### EXERCISE
Make an exact copy of the data below, leaving out every picture.

### TASK INPUT
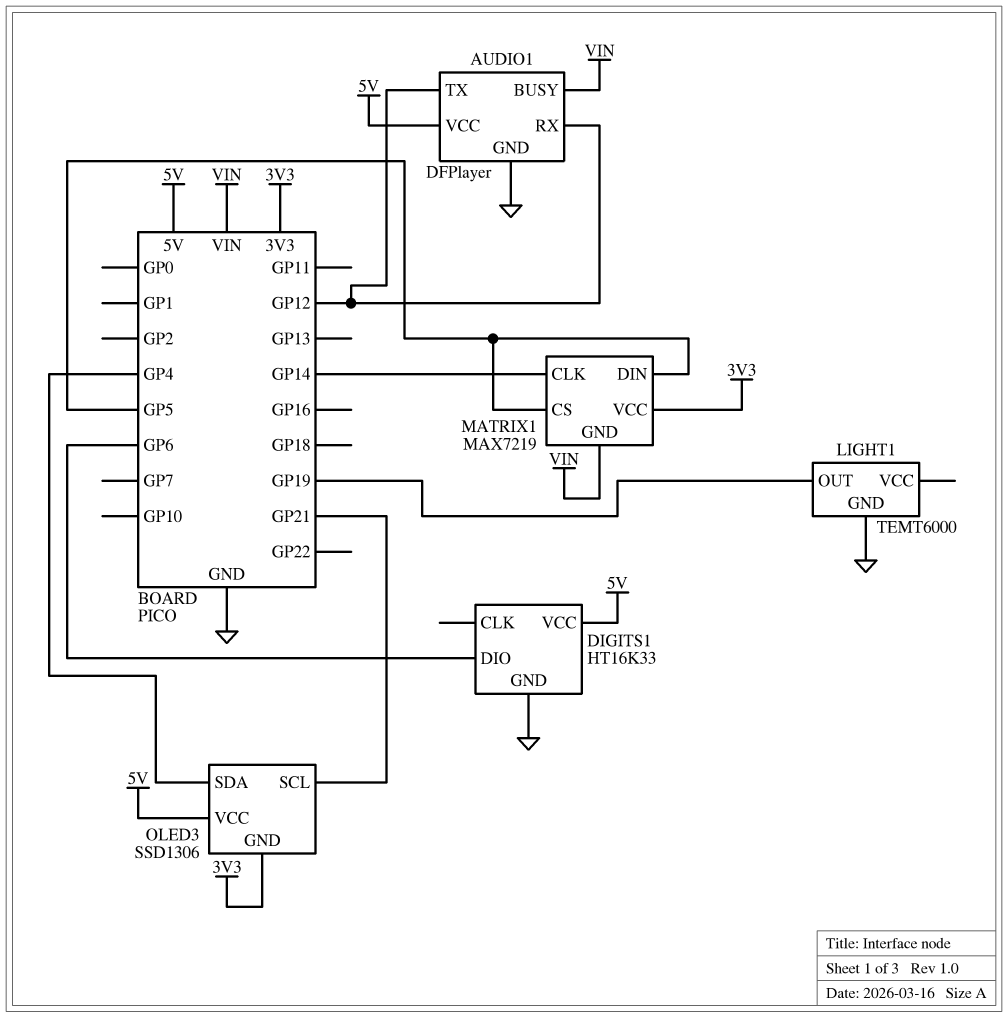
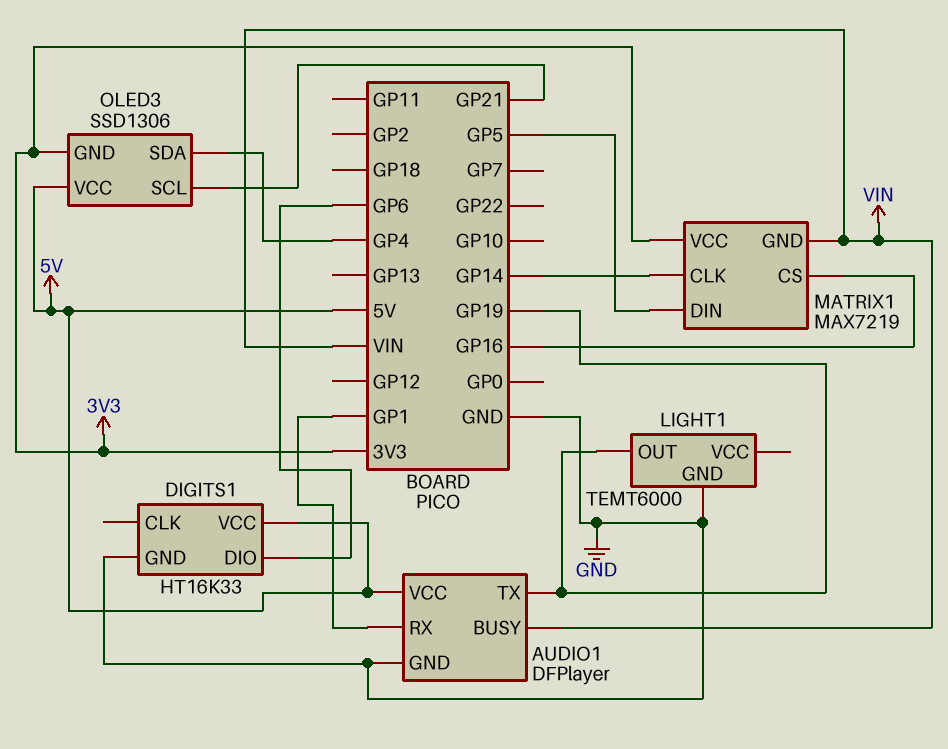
AUDIO1 pin RX: GP12 -> GP1
AUDIO1 pin TX: GP12 -> GP19
MATRIX1 pin CS: GP5 -> GP16

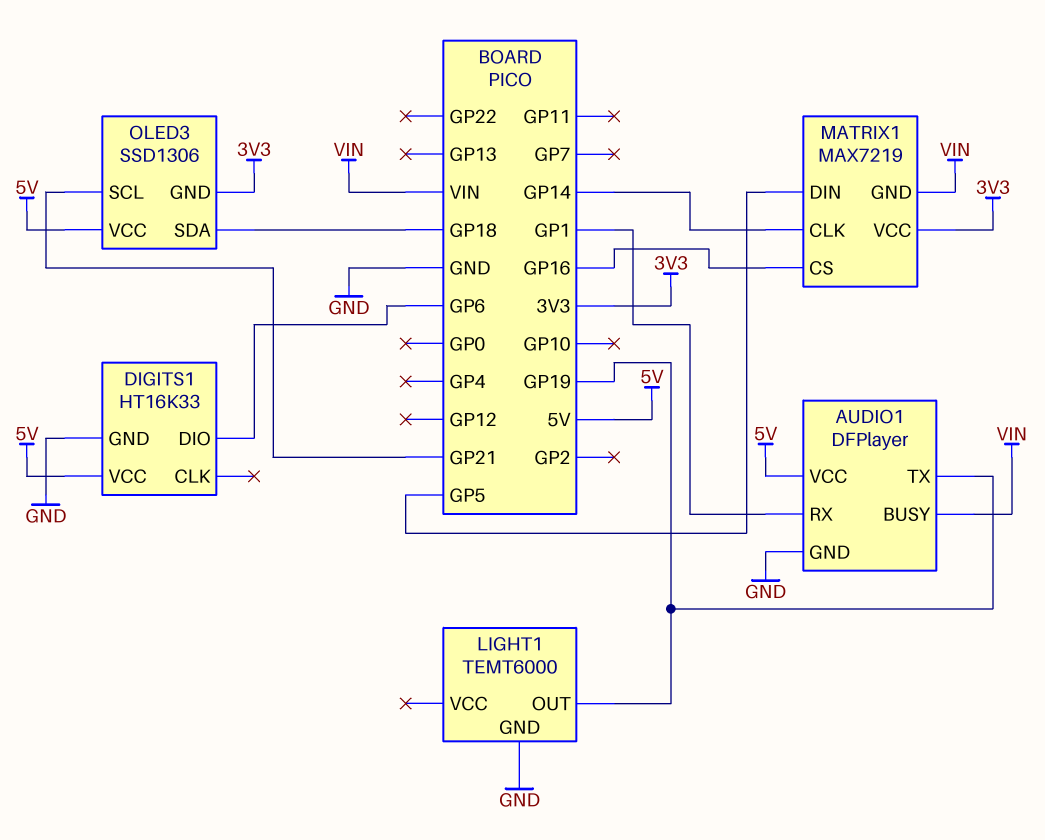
OLED3 pin SDA: GP4 -> GP18

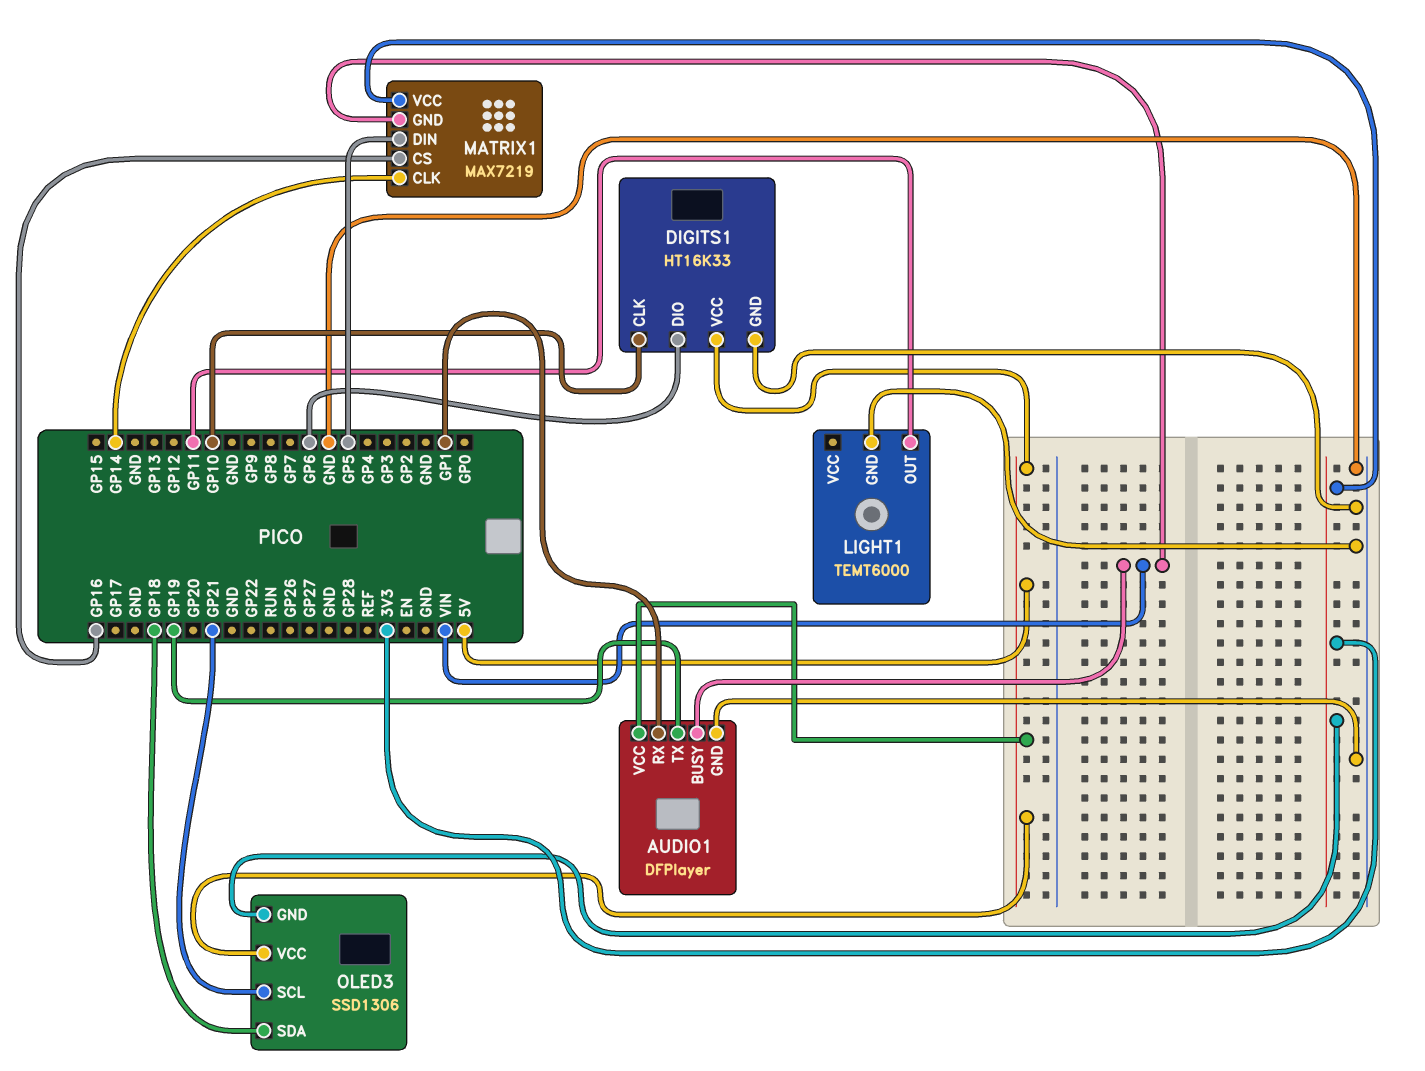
DIGITS1 pin CLK: none -> GP10
LIGHT1 pin OUT: GP19 -> GP11

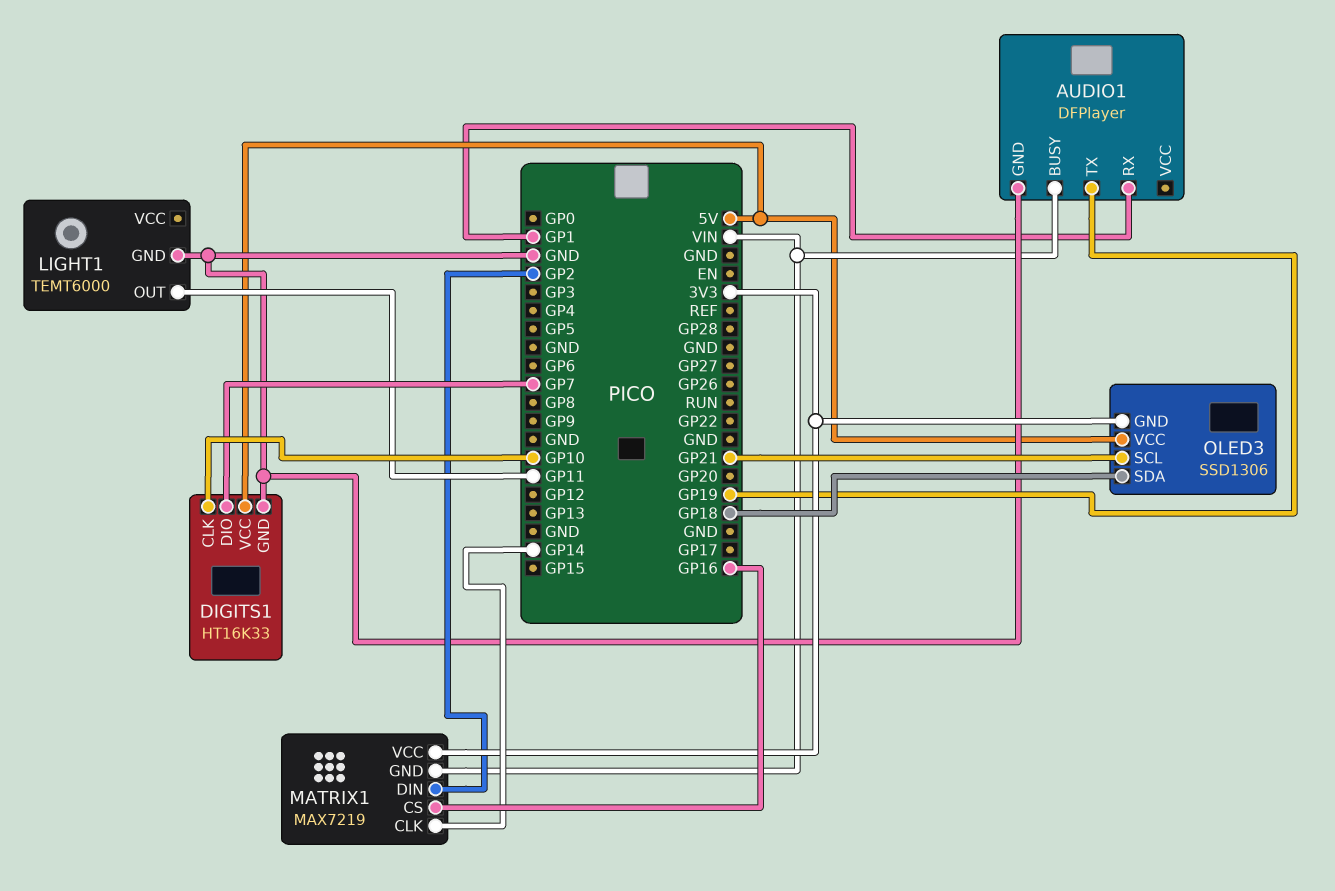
AUDIO1 pin VCC: 5V -> none
DIGITS1 pin DIO: GP6 -> GP7
MATRIX1 pin DIN: GP5 -> GP2

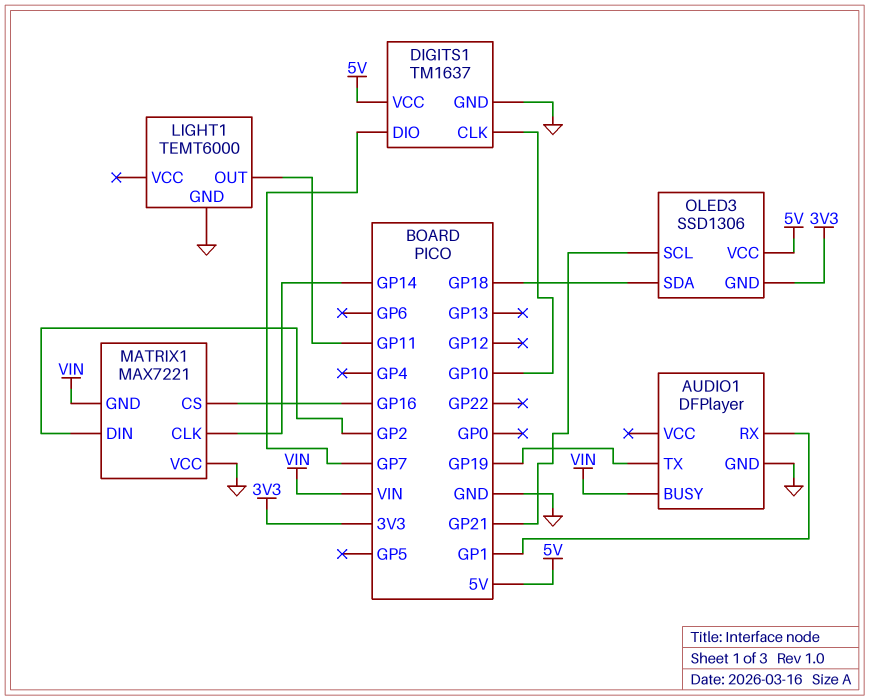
DIGITS1: HT16K33 -> TM1637
MATRIX1: MAX7219 -> MAX7221
MATRIX1 pin VCC: 3V3 -> GND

### PROBLEM SOLUTION
AUDIO1 pin RX: GP12 -> GP1
AUDIO1 pin TX: GP12 -> GP19
MATRIX1 pin CS: GP5 -> GP16

OLED3 pin SDA: GP4 -> GP18

DIGITS1 pin CLK: none -> GP10
LIGHT1 pin OUT: GP19 -> GP11

AUDIO1 pin VCC: 5V -> none
DIGITS1 pin DIO: GP6 -> GP7
MATRIX1 pin DIN: GP5 -> GP2

DIGITS1: HT16K33 -> TM1637
MATRIX1: MAX7219 -> MAX7221
MATRIX1 pin VCC: 3V3 -> GND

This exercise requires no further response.